(Exercise material)
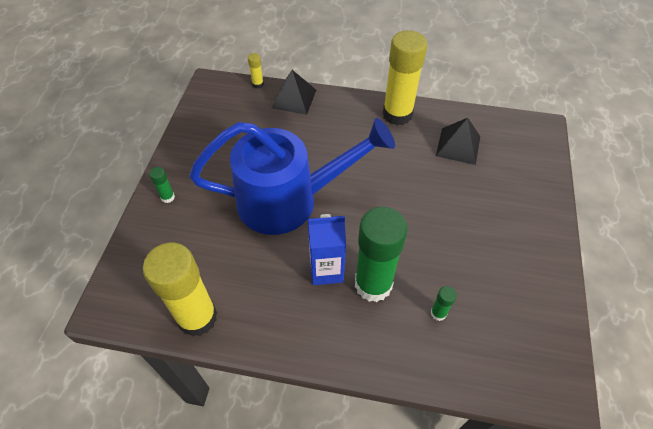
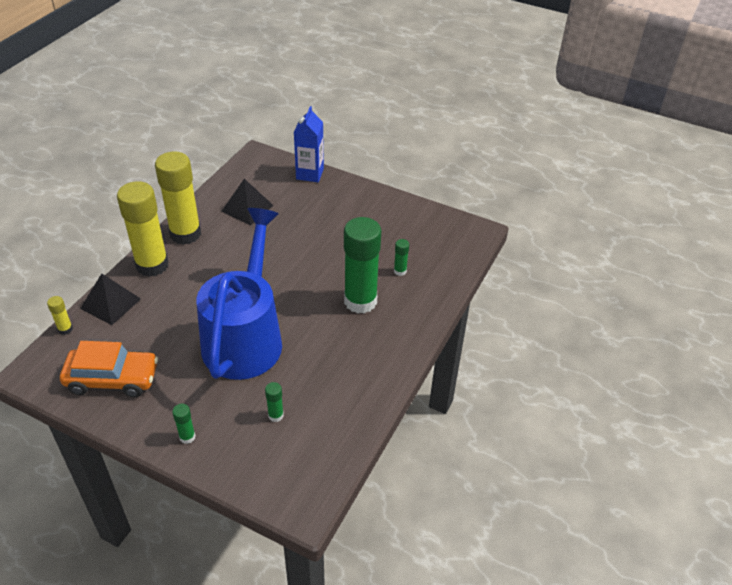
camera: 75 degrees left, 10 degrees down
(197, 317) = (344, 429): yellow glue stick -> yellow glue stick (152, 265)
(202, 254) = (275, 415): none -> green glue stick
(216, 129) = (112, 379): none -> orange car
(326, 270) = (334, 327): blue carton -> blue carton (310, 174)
--
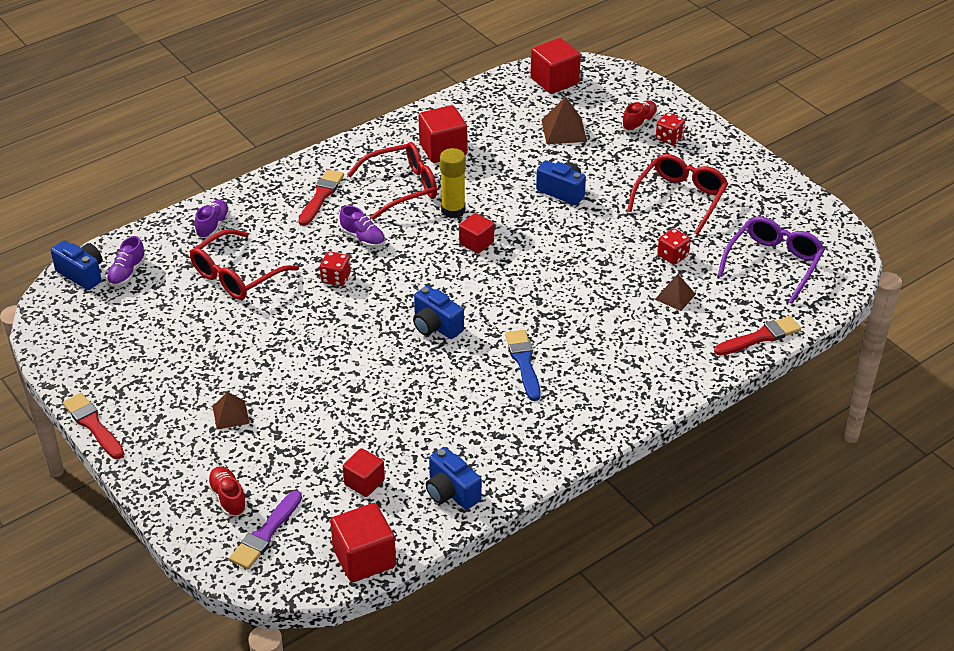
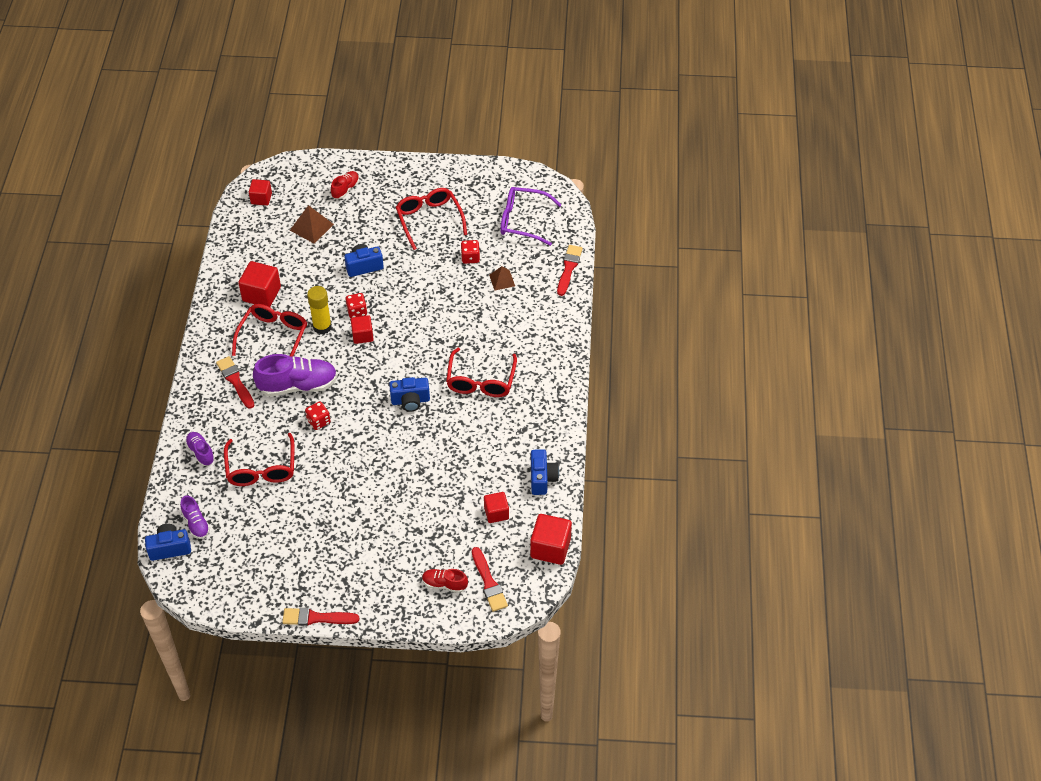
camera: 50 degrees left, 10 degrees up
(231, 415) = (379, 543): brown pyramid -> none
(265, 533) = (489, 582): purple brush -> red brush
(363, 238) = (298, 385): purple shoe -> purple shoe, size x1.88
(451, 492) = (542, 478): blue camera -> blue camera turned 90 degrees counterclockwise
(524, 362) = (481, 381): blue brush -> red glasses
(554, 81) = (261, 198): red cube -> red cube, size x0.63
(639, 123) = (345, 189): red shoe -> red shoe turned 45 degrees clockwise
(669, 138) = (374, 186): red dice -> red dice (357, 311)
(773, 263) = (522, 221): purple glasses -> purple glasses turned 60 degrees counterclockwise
* * *
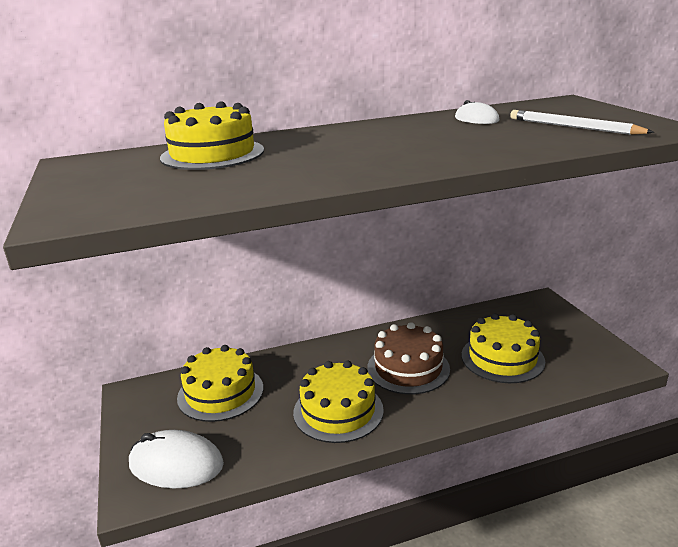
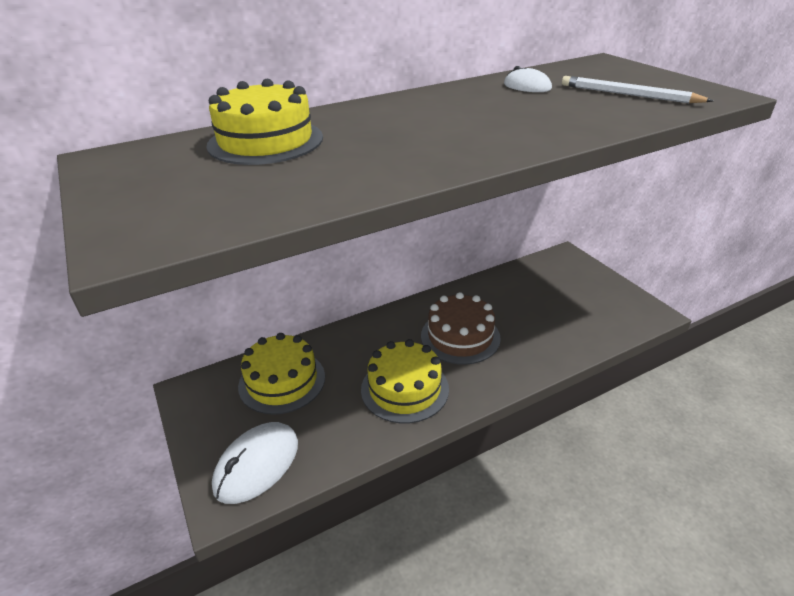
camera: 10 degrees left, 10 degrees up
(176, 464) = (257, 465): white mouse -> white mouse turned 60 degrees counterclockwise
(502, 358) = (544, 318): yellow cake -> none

(Exercise directions) Filter on the word "turned": copy each matching line from the entries above.

(Response to this exercise)
(451, 492) = (542, 478): blue camera -> blue camera turned 90 degrees counterclockwise
(639, 123) = (345, 189): red shoe -> red shoe turned 45 degrees clockwise
(773, 263) = (522, 221): purple glasses -> purple glasses turned 60 degrees counterclockwise
(176, 464) = (257, 465): white mouse -> white mouse turned 60 degrees counterclockwise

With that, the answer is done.